● DO THIS: Copy all of the entries below verbatim, keeping their order.

>> Begin DATA PROVIDED

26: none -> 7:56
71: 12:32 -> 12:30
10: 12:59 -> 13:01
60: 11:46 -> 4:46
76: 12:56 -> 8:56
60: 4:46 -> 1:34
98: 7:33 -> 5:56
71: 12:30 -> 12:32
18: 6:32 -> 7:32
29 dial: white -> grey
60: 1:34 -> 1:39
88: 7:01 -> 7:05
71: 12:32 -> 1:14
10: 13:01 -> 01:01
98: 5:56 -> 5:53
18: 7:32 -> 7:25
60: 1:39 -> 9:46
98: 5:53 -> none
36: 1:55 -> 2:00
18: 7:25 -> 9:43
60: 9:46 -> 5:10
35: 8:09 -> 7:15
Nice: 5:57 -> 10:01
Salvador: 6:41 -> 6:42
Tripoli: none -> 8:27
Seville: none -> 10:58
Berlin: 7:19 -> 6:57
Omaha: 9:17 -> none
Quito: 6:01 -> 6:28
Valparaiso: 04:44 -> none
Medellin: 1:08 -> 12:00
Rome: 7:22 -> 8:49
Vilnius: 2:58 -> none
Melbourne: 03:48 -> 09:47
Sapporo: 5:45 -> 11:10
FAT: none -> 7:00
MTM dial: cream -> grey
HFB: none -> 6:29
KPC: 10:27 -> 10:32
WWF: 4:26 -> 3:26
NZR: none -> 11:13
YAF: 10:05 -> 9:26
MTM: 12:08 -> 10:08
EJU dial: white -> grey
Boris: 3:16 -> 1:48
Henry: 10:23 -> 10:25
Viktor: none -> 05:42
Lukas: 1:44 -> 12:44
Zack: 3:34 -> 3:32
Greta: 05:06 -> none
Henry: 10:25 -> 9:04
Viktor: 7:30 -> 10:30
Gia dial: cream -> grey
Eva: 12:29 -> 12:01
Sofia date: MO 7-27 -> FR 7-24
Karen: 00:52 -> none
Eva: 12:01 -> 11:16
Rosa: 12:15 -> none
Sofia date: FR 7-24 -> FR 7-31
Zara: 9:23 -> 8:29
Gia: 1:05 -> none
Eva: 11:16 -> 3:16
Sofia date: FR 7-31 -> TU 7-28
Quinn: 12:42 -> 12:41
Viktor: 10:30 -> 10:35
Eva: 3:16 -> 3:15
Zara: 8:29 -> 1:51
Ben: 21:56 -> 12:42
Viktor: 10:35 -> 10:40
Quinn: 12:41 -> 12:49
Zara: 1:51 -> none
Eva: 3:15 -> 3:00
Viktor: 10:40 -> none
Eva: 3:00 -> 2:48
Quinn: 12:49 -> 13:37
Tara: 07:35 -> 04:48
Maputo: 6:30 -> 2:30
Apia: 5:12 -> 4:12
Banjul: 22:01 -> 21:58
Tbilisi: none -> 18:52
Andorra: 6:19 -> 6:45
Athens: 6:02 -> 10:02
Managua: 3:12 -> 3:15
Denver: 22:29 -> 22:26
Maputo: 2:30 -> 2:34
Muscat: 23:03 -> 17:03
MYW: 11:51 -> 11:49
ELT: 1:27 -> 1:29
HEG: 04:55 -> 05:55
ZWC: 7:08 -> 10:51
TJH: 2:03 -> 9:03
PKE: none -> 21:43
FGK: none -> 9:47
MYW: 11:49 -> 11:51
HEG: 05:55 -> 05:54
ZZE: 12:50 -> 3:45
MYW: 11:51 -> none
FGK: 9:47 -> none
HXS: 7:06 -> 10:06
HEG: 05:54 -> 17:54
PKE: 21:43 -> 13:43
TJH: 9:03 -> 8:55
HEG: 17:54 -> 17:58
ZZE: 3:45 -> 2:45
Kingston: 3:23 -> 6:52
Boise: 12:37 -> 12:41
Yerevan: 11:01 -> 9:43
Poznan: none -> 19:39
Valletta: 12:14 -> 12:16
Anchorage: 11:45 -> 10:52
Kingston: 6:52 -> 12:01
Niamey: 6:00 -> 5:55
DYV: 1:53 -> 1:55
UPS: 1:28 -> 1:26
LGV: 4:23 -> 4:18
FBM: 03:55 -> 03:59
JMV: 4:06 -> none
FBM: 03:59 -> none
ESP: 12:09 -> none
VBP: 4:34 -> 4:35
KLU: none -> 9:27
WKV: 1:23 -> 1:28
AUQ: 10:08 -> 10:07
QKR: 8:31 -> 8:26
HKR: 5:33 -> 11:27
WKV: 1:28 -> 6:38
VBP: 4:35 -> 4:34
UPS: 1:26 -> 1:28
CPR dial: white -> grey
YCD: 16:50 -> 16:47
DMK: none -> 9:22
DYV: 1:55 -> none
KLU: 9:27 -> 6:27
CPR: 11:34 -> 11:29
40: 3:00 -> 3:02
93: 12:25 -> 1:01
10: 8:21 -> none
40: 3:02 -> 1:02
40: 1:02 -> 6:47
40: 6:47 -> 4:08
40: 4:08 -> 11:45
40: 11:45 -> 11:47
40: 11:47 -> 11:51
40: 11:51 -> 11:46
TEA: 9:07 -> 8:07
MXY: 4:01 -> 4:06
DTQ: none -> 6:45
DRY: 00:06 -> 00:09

>> End DATA PROVIDED

● TASK SOLUTION:
26: none -> 7:56
71: 12:32 -> 12:30
10: 12:59 -> 13:01
60: 11:46 -> 4:46
76: 12:56 -> 8:56
60: 4:46 -> 1:34
98: 7:33 -> 5:56
71: 12:30 -> 12:32
18: 6:32 -> 7:32
29 dial: white -> grey
60: 1:34 -> 1:39
88: 7:01 -> 7:05
71: 12:32 -> 1:14
10: 13:01 -> 01:01
98: 5:56 -> 5:53
18: 7:32 -> 7:25
60: 1:39 -> 9:46
98: 5:53 -> none
36: 1:55 -> 2:00
18: 7:25 -> 9:43
60: 9:46 -> 5:10
35: 8:09 -> 7:15
Nice: 5:57 -> 10:01
Salvador: 6:41 -> 6:42
Tripoli: none -> 8:27
Seville: none -> 10:58
Berlin: 7:19 -> 6:57
Omaha: 9:17 -> none
Quito: 6:01 -> 6:28
Valparaiso: 04:44 -> none
Medellin: 1:08 -> 12:00
Rome: 7:22 -> 8:49
Vilnius: 2:58 -> none
Melbourne: 03:48 -> 09:47
Sapporo: 5:45 -> 11:10
FAT: none -> 7:00
MTM dial: cream -> grey
HFB: none -> 6:29
KPC: 10:27 -> 10:32
WWF: 4:26 -> 3:26
NZR: none -> 11:13
YAF: 10:05 -> 9:26
MTM: 12:08 -> 10:08
EJU dial: white -> grey
Boris: 3:16 -> 1:48
Henry: 10:23 -> 10:25
Viktor: none -> 05:42
Lukas: 1:44 -> 12:44
Zack: 3:34 -> 3:32
Greta: 05:06 -> none
Henry: 10:25 -> 9:04
Viktor: 7:30 -> 10:30
Gia dial: cream -> grey
Eva: 12:29 -> 12:01
Sofia date: MO 7-27 -> FR 7-24
Karen: 00:52 -> none
Eva: 12:01 -> 11:16
Rosa: 12:15 -> none
Sofia date: FR 7-24 -> FR 7-31
Zara: 9:23 -> 8:29
Gia: 1:05 -> none
Eva: 11:16 -> 3:16
Sofia date: FR 7-31 -> TU 7-28
Quinn: 12:42 -> 12:41
Viktor: 10:30 -> 10:35
Eva: 3:16 -> 3:15
Zara: 8:29 -> 1:51
Ben: 21:56 -> 12:42
Viktor: 10:35 -> 10:40
Quinn: 12:41 -> 12:49
Zara: 1:51 -> none
Eva: 3:15 -> 3:00
Viktor: 10:40 -> none
Eva: 3:00 -> 2:48
Quinn: 12:49 -> 13:37
Tara: 07:35 -> 04:48
Maputo: 6:30 -> 2:30
Apia: 5:12 -> 4:12
Banjul: 22:01 -> 21:58
Tbilisi: none -> 18:52
Andorra: 6:19 -> 6:45
Athens: 6:02 -> 10:02
Managua: 3:12 -> 3:15
Denver: 22:29 -> 22:26
Maputo: 2:30 -> 2:34
Muscat: 23:03 -> 17:03
MYW: 11:51 -> 11:49
ELT: 1:27 -> 1:29
HEG: 04:55 -> 05:55
ZWC: 7:08 -> 10:51
TJH: 2:03 -> 9:03
PKE: none -> 21:43
FGK: none -> 9:47
MYW: 11:49 -> 11:51
HEG: 05:55 -> 05:54
ZZE: 12:50 -> 3:45
MYW: 11:51 -> none
FGK: 9:47 -> none
HXS: 7:06 -> 10:06
HEG: 05:54 -> 17:54
PKE: 21:43 -> 13:43
TJH: 9:03 -> 8:55
HEG: 17:54 -> 17:58
ZZE: 3:45 -> 2:45
Kingston: 3:23 -> 6:52
Boise: 12:37 -> 12:41
Yerevan: 11:01 -> 9:43
Poznan: none -> 19:39
Valletta: 12:14 -> 12:16
Anchorage: 11:45 -> 10:52
Kingston: 6:52 -> 12:01
Niamey: 6:00 -> 5:55
DYV: 1:53 -> 1:55
UPS: 1:28 -> 1:26
LGV: 4:23 -> 4:18
FBM: 03:55 -> 03:59
JMV: 4:06 -> none
FBM: 03:59 -> none
ESP: 12:09 -> none
VBP: 4:34 -> 4:35
KLU: none -> 9:27
WKV: 1:23 -> 1:28
AUQ: 10:08 -> 10:07
QKR: 8:31 -> 8:26
HKR: 5:33 -> 11:27
WKV: 1:28 -> 6:38
VBP: 4:35 -> 4:34
UPS: 1:26 -> 1:28
CPR dial: white -> grey
YCD: 16:50 -> 16:47
DMK: none -> 9:22
DYV: 1:55 -> none
KLU: 9:27 -> 6:27
CPR: 11:34 -> 11:29
40: 3:00 -> 3:02
93: 12:25 -> 1:01
10: 8:21 -> none
40: 3:02 -> 1:02
40: 1:02 -> 6:47
40: 6:47 -> 4:08
40: 4:08 -> 11:45
40: 11:45 -> 11:47
40: 11:47 -> 11:51
40: 11:51 -> 11:46
TEA: 9:07 -> 8:07
MXY: 4:01 -> 4:06
DTQ: none -> 6:45
DRY: 00:06 -> 00:09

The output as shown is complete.